(Difference listings)

+--

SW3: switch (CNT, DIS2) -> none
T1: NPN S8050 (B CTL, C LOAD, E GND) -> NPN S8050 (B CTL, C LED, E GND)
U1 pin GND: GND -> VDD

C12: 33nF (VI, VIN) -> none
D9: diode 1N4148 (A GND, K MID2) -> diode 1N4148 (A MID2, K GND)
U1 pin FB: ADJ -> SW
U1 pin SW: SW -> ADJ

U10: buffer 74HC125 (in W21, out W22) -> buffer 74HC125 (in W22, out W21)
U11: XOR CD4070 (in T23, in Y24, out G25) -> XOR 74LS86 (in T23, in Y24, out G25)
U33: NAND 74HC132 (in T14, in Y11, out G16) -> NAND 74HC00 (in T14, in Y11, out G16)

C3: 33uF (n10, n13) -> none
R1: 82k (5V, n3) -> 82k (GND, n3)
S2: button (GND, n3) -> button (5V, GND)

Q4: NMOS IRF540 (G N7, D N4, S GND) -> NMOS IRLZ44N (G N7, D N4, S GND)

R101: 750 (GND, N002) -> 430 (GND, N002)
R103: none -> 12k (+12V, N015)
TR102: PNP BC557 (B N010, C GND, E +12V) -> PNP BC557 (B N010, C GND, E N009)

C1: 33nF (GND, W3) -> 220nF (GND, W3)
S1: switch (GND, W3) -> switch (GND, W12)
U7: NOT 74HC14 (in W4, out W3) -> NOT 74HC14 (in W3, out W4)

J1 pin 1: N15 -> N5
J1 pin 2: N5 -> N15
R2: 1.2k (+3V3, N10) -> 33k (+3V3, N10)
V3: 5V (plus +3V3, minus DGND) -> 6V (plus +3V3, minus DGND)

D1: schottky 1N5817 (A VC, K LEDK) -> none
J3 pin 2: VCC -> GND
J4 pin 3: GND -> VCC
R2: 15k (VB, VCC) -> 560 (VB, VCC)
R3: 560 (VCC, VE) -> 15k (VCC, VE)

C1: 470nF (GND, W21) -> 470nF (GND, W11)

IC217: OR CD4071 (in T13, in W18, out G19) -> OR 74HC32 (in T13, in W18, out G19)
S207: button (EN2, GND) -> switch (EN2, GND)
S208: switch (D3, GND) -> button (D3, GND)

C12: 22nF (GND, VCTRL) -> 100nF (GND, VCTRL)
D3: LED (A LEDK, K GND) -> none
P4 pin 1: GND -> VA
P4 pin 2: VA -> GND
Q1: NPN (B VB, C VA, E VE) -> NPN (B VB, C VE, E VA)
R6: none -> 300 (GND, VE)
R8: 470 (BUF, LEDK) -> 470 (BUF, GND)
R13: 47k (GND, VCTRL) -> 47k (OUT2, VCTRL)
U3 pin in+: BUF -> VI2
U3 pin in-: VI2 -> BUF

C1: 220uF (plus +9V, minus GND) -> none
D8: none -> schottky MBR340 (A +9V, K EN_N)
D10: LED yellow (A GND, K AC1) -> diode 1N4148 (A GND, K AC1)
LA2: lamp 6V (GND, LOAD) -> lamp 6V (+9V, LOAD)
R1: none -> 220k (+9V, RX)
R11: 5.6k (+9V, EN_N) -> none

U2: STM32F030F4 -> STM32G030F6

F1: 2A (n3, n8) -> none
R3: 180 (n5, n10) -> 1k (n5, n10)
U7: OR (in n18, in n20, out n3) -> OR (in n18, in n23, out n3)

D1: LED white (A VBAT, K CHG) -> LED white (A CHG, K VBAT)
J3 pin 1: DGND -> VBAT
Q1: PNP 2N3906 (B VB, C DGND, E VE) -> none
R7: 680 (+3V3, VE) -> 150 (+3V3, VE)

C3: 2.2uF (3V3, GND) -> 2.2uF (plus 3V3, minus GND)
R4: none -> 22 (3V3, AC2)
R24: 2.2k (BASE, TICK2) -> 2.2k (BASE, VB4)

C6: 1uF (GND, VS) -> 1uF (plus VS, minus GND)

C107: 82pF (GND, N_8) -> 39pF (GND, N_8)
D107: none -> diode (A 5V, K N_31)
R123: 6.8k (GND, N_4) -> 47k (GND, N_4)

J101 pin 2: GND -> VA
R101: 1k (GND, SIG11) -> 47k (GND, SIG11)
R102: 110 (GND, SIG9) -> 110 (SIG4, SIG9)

+--

Report every line of the data above that contains the string "schottky" by copying it in full.

> [Answer below]:
D1: schottky 1N5817 (A VC, K LEDK) -> none
D8: none -> schottky MBR340 (A +9V, K EN_N)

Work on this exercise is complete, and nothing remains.